What is required: For the material that follows, list every line containing the word "size".
== Exercise inputs
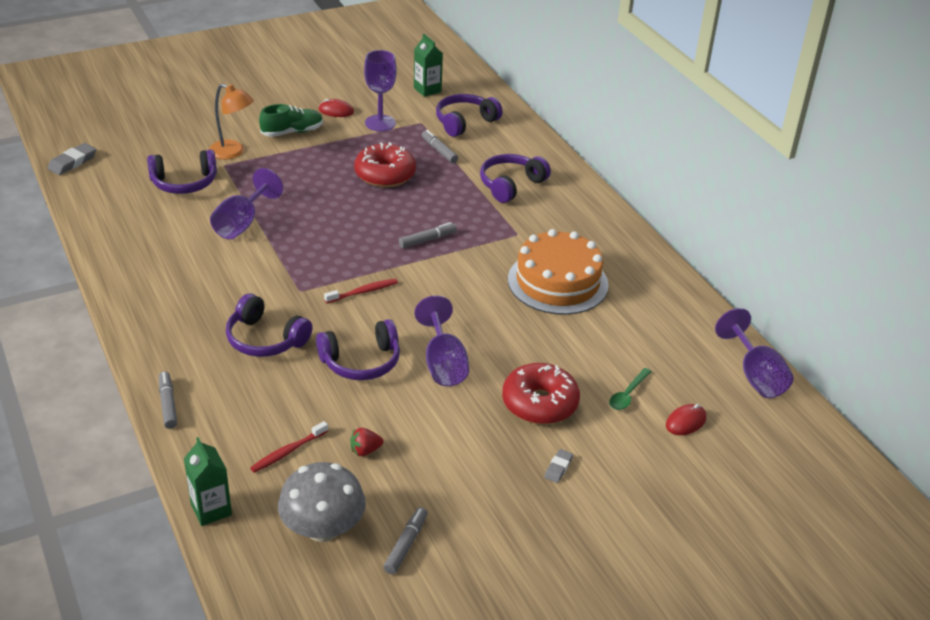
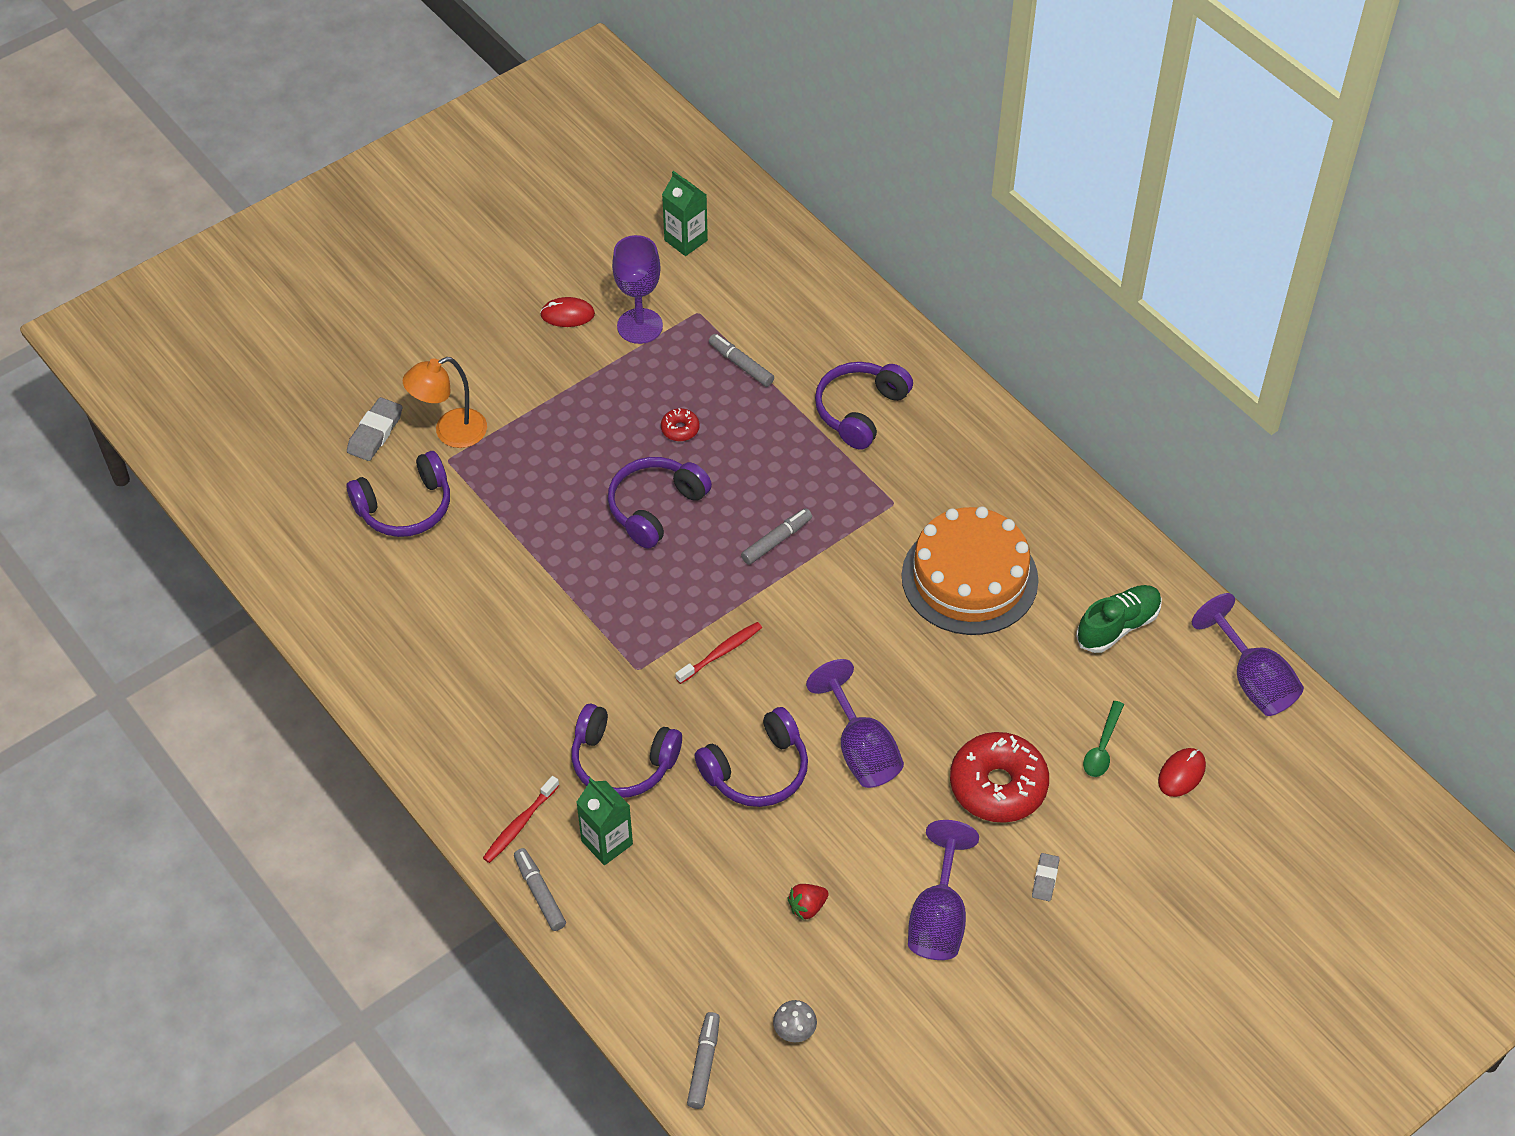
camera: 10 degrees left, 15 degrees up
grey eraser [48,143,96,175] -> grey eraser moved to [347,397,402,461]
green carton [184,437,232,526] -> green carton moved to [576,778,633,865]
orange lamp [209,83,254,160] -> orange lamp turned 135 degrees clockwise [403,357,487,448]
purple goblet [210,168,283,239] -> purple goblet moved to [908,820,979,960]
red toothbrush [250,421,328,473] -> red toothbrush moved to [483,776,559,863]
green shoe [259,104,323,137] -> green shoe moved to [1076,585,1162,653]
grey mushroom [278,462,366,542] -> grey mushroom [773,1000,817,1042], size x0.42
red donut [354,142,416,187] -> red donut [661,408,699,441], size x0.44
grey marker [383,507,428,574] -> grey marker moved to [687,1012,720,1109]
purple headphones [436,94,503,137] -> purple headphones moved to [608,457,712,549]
====
Your response:
grey mushroom [278,462,366,542] -> grey mushroom [773,1000,817,1042], size x0.42
red donut [354,142,416,187] -> red donut [661,408,699,441], size x0.44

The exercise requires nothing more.